WHAT THE TASK ASKS » In the listing below, find the line with "camera: 10 degrees right, 0 degrees up" and the line with "(634, 300) = (684, 352): green". Repeat those two lines and all lines between them exactly.

STORED DATA »
Start of Block

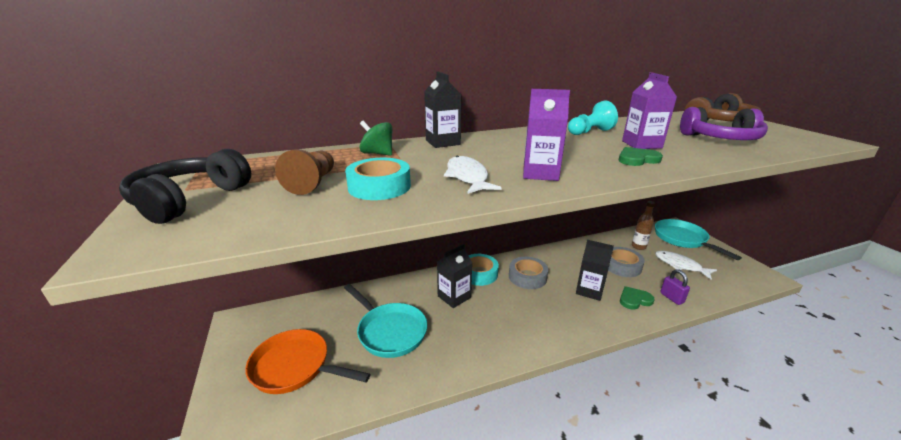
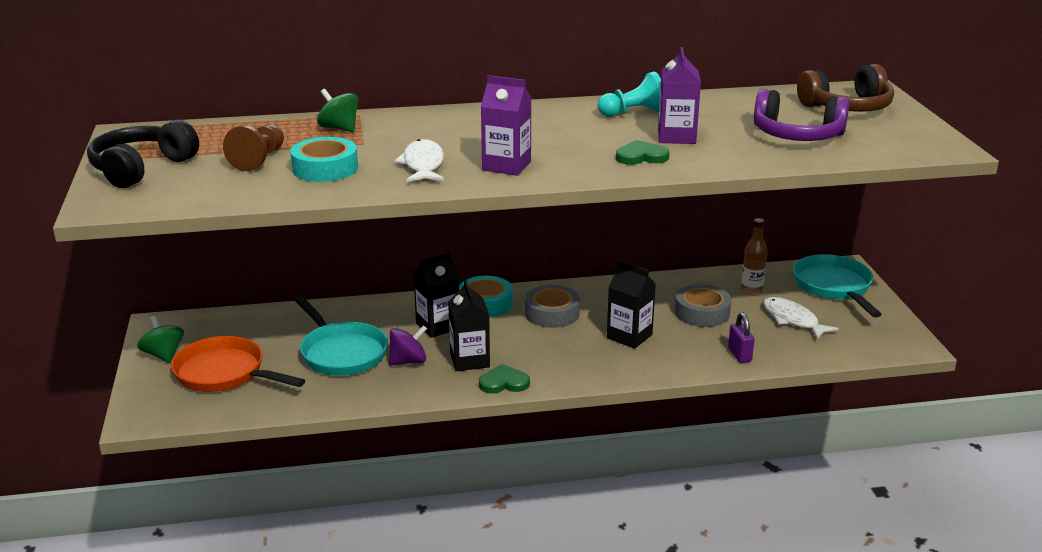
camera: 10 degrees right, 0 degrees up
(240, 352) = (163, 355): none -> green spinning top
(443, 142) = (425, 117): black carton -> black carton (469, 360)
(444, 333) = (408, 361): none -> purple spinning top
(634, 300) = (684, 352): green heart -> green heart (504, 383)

End of Block
Start of Block

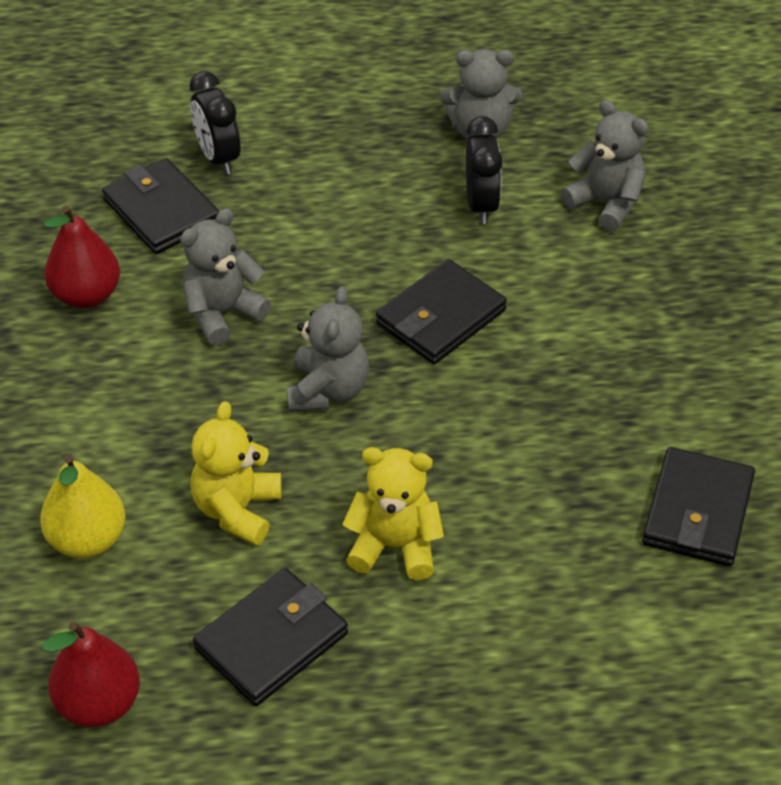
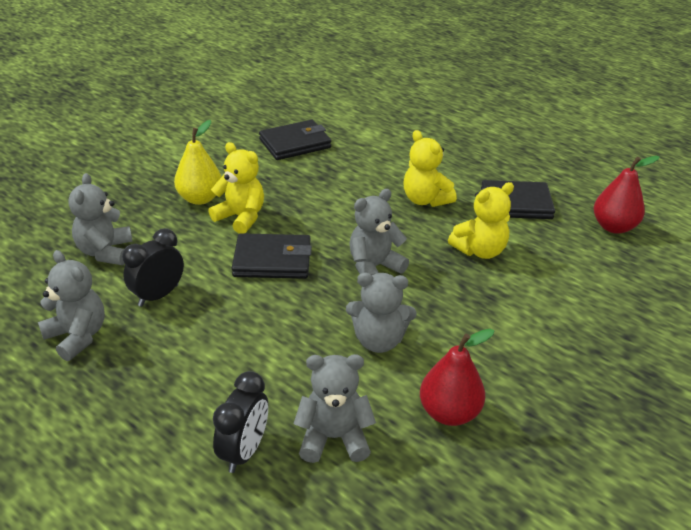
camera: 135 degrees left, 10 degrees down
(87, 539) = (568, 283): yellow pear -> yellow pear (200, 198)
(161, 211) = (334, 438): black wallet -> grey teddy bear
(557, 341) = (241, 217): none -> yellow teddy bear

End of Block
Start of Block

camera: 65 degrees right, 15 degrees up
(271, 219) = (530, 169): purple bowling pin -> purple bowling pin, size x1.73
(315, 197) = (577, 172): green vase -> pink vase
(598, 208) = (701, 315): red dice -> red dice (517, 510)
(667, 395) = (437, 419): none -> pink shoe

End of Block

RESULT FOR THIS TASK »
camera: 10 degrees right, 0 degrees up
(240, 352) = (163, 355): none -> green spinning top
(443, 142) = (425, 117): black carton -> black carton (469, 360)
(444, 333) = (408, 361): none -> purple spinning top
(634, 300) = (684, 352): green heart -> green heart (504, 383)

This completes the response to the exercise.